(Given information)

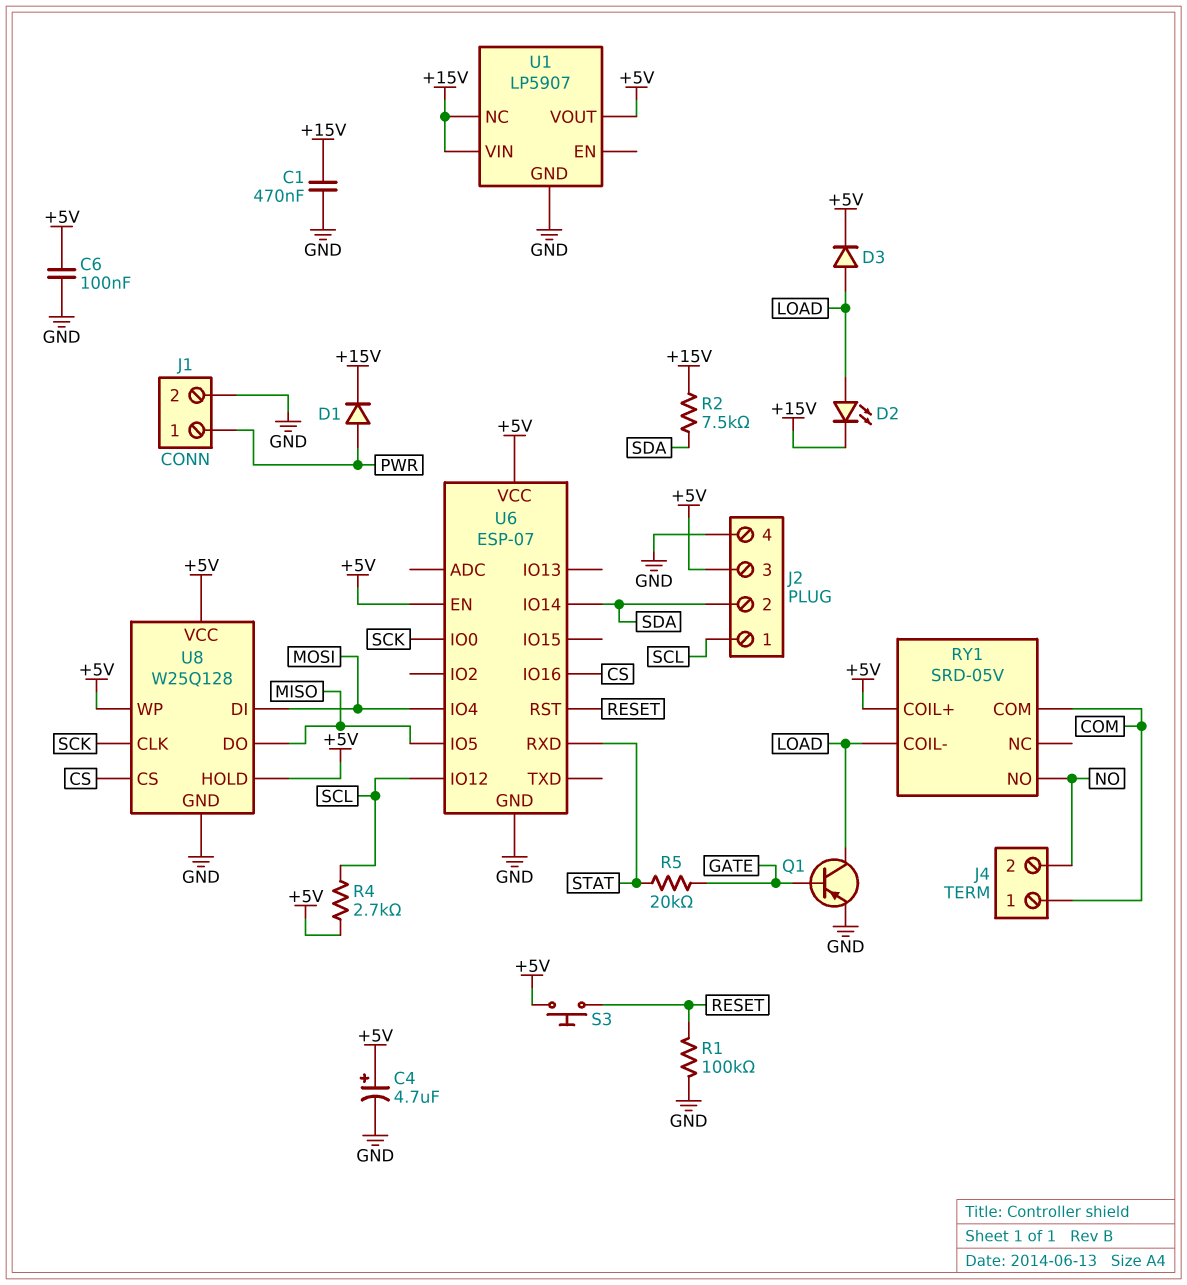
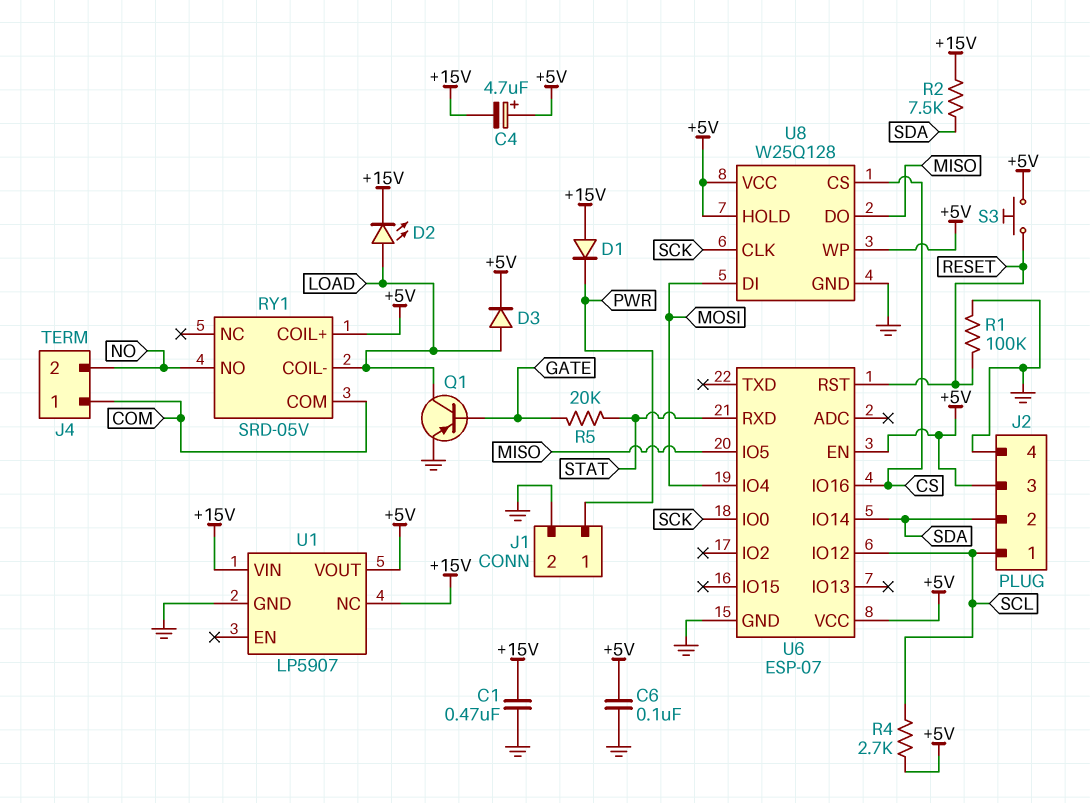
C4: 4.7uF (plus +5V, minus GND) -> 4.7uF (plus +5V, minus +15V)
D1: diode (A PWR, K +15V) -> diode (A +15V, K PWR)

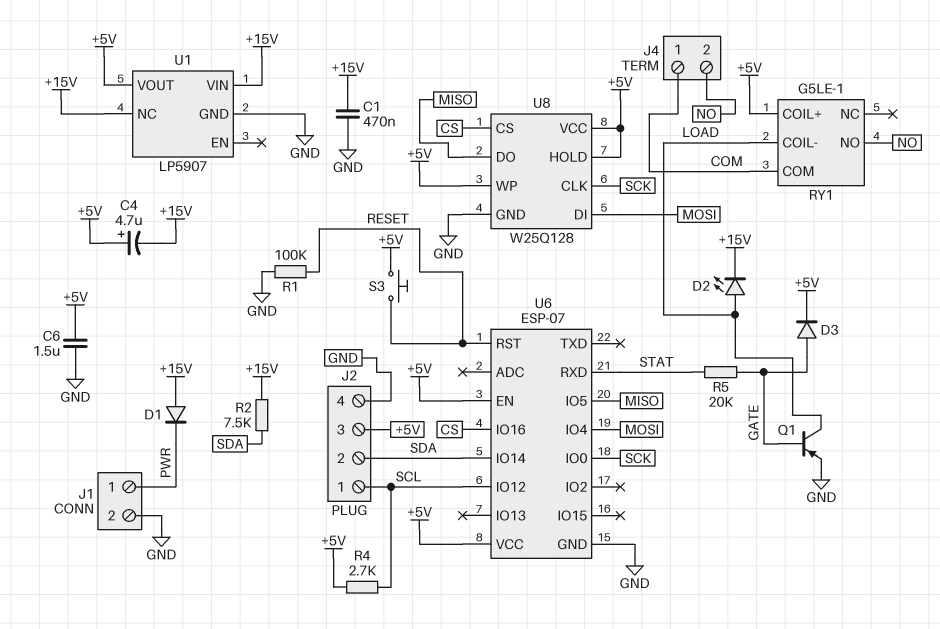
C6: 100nF (+5V, GND) -> 1.5uF (+5V, GND)
D3: diode (A LOAD, K +5V) -> diode (A GATE, K +5V)
RY1: SRD-05V -> G5LE-1

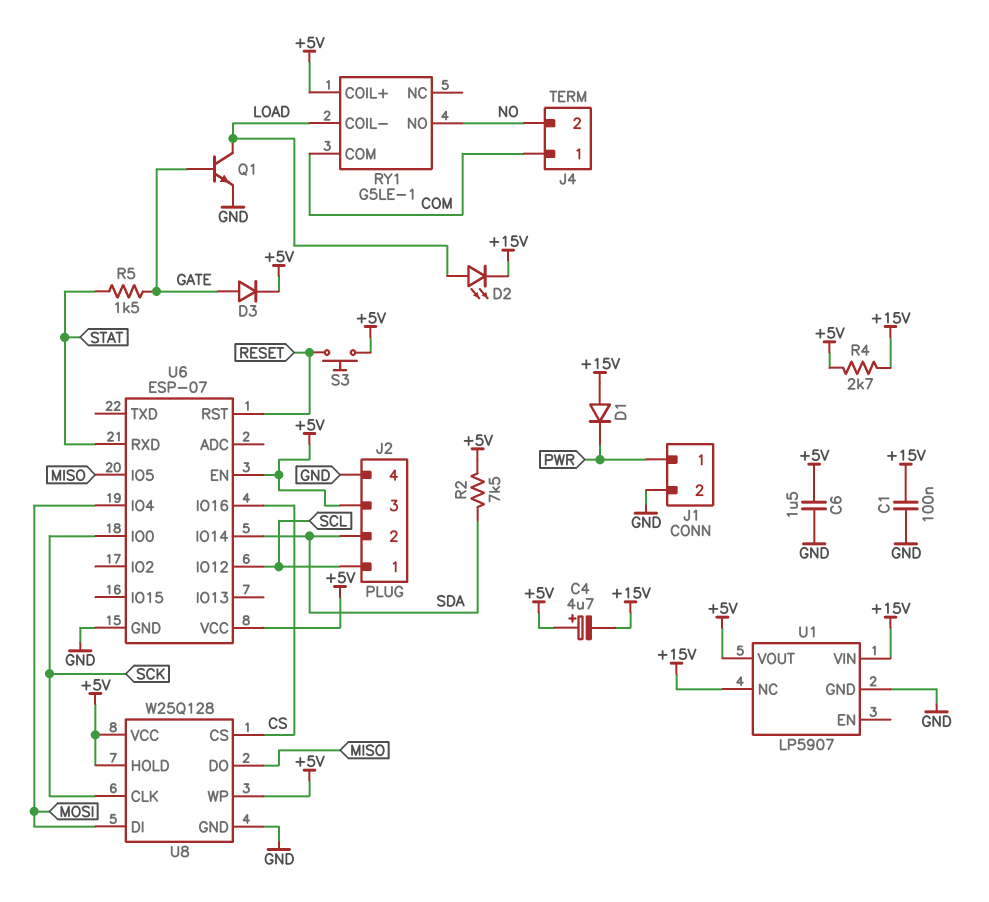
C1: 470nF (+15V, GND) -> 100nF (+15V, GND)
Q1: PNP (B GATE, C LOAD, E GND) -> NPN (B GATE, C LOAD, E GND)
R1: 100k (GND, RESET) -> none
R2: 7.5k (+15V, SDA) -> 7.5k (+5V, SDA)
R4: 2.7k (+5V, SCL) -> 2.7k (+5V, +15V)
R5: 20k (GATE, STAT) -> 1.5k (GATE, STAT)

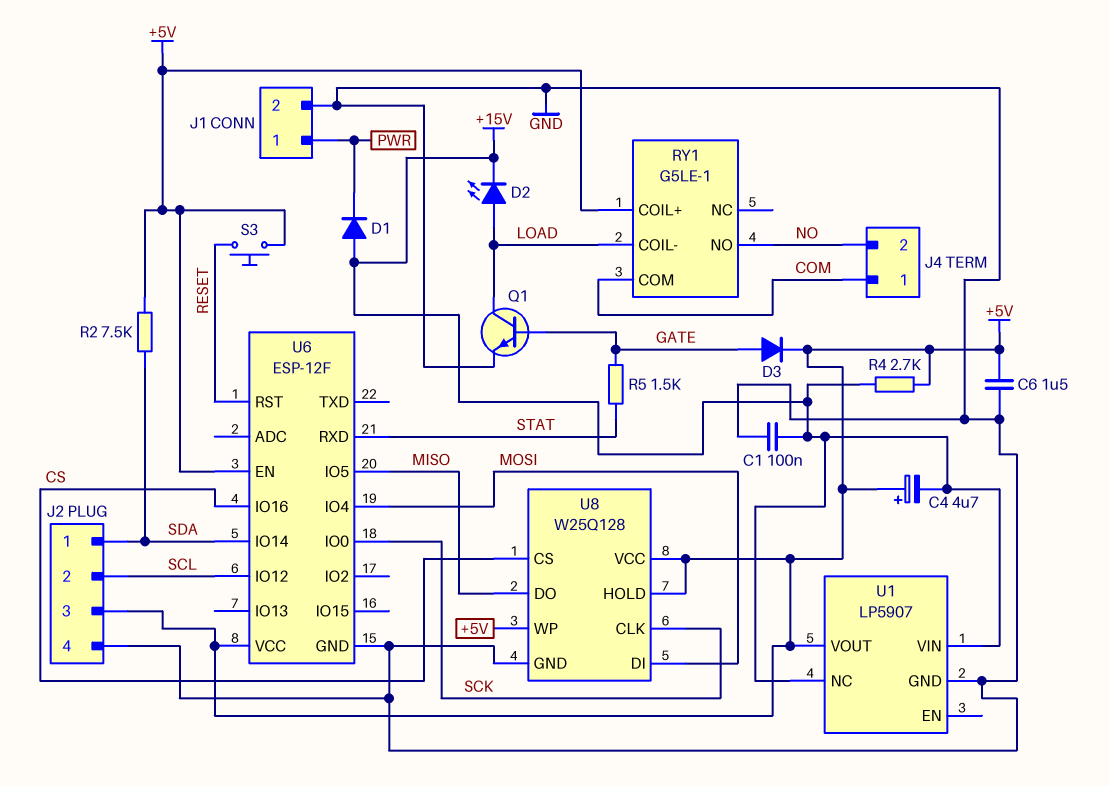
J2 pin 1: SCL -> SDA
J2 pin 2: SDA -> SCL
U6: ESP-07 -> ESP-12F

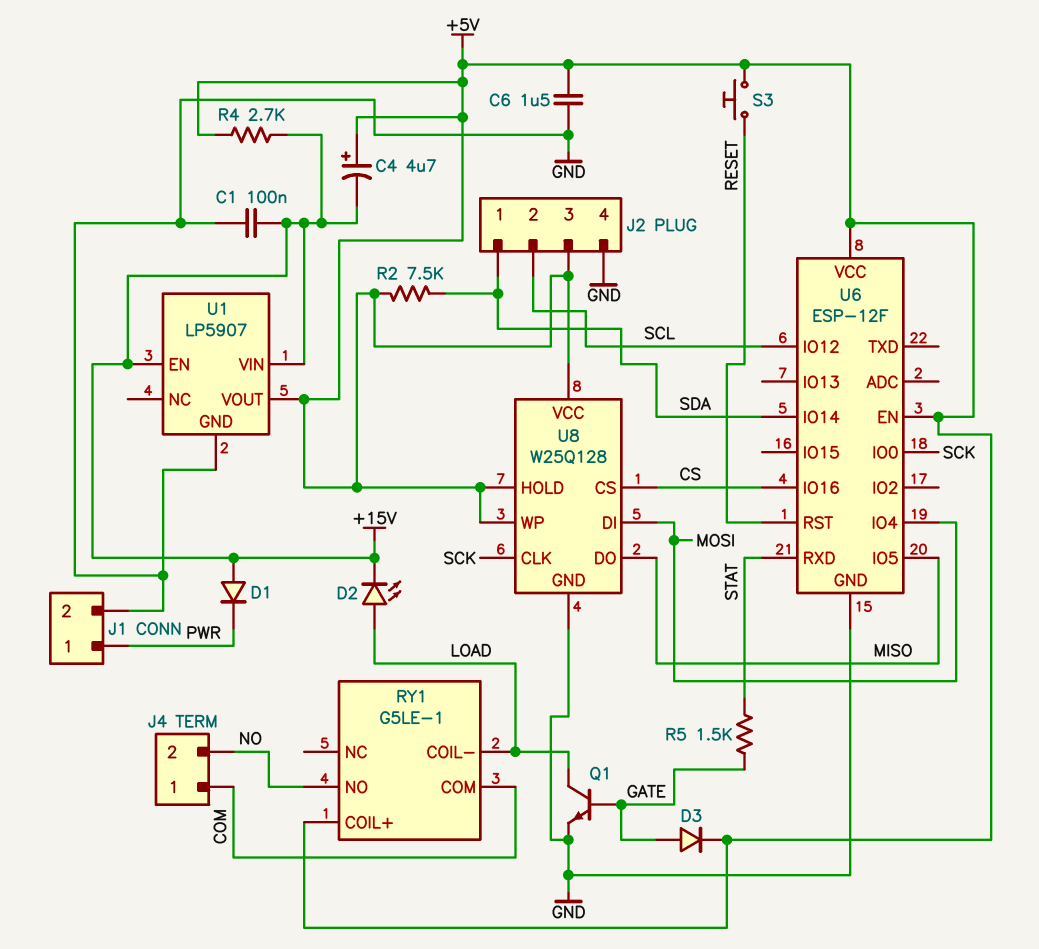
U1 pin EN: none -> +15V
U1 pin NC: +15V -> none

(End Given information)

Task item: Except for pictures, copy the records above exactly.

Finished task:
C4: 4.7uF (plus +5V, minus GND) -> 4.7uF (plus +5V, minus +15V)
D1: diode (A PWR, K +15V) -> diode (A +15V, K PWR)

C6: 100nF (+5V, GND) -> 1.5uF (+5V, GND)
D3: diode (A LOAD, K +5V) -> diode (A GATE, K +5V)
RY1: SRD-05V -> G5LE-1

C1: 470nF (+15V, GND) -> 100nF (+15V, GND)
Q1: PNP (B GATE, C LOAD, E GND) -> NPN (B GATE, C LOAD, E GND)
R1: 100k (GND, RESET) -> none
R2: 7.5k (+15V, SDA) -> 7.5k (+5V, SDA)
R4: 2.7k (+5V, SCL) -> 2.7k (+5V, +15V)
R5: 20k (GATE, STAT) -> 1.5k (GATE, STAT)

J2 pin 1: SCL -> SDA
J2 pin 2: SDA -> SCL
U6: ESP-07 -> ESP-12F

U1 pin EN: none -> +15V
U1 pin NC: +15V -> none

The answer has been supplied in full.